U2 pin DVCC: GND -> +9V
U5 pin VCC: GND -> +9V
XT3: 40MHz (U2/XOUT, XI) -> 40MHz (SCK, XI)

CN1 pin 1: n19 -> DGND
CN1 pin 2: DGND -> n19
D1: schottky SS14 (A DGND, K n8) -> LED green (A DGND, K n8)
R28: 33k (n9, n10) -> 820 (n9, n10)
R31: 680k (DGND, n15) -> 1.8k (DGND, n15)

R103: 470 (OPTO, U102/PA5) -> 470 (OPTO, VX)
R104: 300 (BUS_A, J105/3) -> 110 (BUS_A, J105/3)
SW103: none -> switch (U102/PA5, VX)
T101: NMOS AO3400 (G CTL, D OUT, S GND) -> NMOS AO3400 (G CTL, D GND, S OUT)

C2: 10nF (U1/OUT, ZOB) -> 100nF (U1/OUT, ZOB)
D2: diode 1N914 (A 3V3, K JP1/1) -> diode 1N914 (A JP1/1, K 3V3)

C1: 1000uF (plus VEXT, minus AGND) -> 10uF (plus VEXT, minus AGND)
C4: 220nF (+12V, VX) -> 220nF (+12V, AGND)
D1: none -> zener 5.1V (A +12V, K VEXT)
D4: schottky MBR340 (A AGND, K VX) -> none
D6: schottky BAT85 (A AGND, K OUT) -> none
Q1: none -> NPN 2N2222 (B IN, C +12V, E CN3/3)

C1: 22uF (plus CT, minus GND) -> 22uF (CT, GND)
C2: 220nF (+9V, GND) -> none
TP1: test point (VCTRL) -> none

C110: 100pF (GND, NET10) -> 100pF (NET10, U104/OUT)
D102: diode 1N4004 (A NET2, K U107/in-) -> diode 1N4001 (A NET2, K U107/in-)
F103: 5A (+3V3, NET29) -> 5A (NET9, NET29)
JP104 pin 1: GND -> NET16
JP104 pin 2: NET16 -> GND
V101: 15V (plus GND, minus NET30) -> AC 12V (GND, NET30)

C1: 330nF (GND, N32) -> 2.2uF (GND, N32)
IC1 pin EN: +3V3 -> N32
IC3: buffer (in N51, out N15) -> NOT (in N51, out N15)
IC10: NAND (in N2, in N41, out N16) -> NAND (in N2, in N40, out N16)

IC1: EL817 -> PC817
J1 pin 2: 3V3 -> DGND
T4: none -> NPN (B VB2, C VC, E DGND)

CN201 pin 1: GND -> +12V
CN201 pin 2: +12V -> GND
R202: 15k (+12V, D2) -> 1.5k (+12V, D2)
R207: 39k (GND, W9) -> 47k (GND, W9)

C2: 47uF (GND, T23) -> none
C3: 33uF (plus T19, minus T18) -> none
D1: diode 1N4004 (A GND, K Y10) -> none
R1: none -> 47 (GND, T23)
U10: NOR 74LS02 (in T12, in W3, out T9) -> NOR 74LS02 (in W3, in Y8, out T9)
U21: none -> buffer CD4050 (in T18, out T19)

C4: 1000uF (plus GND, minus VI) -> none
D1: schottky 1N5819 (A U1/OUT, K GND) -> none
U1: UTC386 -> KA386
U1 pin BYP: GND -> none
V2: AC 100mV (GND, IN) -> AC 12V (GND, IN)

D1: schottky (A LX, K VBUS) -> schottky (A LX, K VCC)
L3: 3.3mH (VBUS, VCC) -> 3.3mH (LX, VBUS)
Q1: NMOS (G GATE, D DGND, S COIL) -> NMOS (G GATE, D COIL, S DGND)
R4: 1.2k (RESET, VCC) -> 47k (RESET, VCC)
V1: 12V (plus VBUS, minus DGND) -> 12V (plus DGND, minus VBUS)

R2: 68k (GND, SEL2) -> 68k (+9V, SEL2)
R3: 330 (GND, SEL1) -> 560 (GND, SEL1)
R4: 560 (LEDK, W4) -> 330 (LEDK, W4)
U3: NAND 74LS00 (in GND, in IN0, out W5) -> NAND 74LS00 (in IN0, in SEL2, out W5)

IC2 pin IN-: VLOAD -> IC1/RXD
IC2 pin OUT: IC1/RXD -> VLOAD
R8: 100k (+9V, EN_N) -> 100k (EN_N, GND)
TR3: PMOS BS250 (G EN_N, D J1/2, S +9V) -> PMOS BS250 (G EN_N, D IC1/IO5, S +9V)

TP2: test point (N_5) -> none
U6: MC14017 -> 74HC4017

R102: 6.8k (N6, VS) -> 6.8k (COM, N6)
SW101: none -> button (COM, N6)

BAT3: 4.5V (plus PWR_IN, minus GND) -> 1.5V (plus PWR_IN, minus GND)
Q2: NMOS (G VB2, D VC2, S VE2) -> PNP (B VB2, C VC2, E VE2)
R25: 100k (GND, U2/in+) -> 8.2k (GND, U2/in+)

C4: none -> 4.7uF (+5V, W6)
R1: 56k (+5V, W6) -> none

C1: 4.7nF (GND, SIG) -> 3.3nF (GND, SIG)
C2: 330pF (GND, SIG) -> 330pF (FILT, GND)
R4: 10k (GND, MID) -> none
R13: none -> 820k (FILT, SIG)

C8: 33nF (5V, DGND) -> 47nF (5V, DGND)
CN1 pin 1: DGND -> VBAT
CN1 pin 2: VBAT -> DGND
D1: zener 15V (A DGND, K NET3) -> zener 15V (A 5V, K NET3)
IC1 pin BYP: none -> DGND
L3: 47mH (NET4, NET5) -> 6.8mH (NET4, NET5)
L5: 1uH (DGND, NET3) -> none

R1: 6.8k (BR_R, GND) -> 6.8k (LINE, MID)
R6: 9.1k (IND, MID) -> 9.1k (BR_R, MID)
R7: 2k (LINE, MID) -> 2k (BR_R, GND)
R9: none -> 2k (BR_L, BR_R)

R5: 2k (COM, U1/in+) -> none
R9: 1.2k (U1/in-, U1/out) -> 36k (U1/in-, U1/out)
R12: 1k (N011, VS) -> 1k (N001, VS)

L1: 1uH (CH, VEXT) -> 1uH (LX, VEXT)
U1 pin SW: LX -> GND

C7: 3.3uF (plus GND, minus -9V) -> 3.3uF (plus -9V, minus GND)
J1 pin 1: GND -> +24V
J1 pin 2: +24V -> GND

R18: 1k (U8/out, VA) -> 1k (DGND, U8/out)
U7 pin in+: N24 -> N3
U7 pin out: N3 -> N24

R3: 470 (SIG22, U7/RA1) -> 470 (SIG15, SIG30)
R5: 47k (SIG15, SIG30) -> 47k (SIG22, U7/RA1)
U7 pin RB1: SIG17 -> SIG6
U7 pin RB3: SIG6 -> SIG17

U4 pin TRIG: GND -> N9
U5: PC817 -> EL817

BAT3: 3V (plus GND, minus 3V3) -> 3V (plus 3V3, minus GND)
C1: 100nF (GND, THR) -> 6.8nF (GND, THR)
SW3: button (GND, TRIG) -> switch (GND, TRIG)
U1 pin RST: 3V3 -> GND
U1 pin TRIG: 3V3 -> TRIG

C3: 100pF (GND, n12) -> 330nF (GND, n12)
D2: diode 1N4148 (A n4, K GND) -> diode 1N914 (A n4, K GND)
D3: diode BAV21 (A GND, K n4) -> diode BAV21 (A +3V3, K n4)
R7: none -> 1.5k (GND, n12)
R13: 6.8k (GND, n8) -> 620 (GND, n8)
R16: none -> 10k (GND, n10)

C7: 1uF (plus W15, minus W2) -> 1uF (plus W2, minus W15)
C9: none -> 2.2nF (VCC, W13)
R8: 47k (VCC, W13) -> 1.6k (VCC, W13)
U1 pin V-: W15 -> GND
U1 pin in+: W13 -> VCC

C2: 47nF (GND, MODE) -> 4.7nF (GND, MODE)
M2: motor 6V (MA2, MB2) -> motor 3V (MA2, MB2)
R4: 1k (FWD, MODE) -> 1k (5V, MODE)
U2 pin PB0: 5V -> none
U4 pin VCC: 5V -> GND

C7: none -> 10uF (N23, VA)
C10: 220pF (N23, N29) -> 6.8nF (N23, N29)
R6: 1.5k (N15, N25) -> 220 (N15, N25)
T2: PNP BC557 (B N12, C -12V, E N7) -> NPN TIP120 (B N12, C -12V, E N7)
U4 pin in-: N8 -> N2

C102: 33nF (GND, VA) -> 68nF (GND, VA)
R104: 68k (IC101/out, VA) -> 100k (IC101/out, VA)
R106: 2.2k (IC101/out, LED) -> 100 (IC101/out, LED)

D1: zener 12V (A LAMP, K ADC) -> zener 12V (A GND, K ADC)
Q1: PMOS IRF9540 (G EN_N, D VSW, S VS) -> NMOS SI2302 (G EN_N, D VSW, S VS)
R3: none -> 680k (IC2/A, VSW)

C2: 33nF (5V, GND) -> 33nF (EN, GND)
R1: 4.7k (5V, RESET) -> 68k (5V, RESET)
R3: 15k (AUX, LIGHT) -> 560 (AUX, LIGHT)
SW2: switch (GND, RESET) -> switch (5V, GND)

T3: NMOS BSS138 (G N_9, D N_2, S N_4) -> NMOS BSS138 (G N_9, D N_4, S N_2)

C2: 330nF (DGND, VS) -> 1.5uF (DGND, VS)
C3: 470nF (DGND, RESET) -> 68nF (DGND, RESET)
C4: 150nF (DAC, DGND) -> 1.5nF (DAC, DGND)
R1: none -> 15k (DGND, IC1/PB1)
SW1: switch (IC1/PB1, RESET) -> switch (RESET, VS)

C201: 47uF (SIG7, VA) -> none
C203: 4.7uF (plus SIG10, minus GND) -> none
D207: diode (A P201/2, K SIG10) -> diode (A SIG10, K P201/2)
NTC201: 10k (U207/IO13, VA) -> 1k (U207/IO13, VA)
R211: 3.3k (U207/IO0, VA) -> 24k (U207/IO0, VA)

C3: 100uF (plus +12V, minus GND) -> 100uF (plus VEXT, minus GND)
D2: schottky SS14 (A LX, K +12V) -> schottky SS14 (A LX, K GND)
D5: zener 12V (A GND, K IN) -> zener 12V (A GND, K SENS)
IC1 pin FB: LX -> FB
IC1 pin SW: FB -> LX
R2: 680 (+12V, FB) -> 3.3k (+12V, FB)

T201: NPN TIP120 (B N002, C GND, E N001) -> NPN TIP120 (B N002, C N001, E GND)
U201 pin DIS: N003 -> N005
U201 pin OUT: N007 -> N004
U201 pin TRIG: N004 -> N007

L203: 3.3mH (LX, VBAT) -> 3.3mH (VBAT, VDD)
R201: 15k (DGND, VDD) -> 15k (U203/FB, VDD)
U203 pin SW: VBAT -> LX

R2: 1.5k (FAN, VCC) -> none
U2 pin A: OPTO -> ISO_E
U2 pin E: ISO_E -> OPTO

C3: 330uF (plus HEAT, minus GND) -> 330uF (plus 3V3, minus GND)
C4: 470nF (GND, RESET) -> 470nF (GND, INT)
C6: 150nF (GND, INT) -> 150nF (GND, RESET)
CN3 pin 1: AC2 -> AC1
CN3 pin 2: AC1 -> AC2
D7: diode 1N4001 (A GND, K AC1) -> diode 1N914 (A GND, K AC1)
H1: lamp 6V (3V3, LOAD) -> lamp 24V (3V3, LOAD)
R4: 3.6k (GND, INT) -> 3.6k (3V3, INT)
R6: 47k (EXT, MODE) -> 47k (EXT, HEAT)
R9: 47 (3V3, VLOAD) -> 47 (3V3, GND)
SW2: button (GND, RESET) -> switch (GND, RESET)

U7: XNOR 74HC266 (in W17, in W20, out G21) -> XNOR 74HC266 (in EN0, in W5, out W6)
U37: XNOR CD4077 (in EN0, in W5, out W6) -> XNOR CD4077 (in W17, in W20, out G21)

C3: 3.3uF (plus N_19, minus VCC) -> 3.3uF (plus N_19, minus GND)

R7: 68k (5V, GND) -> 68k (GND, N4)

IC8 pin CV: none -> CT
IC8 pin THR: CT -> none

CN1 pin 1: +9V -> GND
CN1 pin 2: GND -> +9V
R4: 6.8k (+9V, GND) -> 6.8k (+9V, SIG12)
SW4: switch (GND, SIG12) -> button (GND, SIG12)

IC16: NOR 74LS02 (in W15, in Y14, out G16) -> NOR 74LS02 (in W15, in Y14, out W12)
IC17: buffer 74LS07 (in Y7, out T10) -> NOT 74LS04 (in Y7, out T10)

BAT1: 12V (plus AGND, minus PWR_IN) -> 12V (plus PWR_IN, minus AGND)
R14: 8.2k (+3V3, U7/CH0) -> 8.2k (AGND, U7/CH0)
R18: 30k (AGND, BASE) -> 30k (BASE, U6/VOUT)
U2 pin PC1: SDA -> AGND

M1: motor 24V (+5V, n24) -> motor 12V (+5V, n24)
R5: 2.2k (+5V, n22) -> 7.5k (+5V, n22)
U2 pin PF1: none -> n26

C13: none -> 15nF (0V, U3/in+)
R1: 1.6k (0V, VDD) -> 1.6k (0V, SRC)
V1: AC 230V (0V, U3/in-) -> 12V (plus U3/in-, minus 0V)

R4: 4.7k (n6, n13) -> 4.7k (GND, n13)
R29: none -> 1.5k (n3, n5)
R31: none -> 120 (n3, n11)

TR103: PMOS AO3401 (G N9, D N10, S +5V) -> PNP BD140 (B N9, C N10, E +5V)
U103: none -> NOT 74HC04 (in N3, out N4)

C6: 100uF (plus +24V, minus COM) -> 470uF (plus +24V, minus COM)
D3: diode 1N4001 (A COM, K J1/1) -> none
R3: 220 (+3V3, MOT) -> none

### Problem to solve
Please print the lines from the one containing "U2 pin PF1: none -> n26" through the last line of the material, exactly, and leave out all other lines.

### Task output
U2 pin PF1: none -> n26

C13: none -> 15nF (0V, U3/in+)
R1: 1.6k (0V, VDD) -> 1.6k (0V, SRC)
V1: AC 230V (0V, U3/in-) -> 12V (plus U3/in-, minus 0V)

R4: 4.7k (n6, n13) -> 4.7k (GND, n13)
R29: none -> 1.5k (n3, n5)
R31: none -> 120 (n3, n11)

TR103: PMOS AO3401 (G N9, D N10, S +5V) -> PNP BD140 (B N9, C N10, E +5V)
U103: none -> NOT 74HC04 (in N3, out N4)

C6: 100uF (plus +24V, minus COM) -> 470uF (plus +24V, minus COM)
D3: diode 1N4001 (A COM, K J1/1) -> none
R3: 220 (+3V3, MOT) -> none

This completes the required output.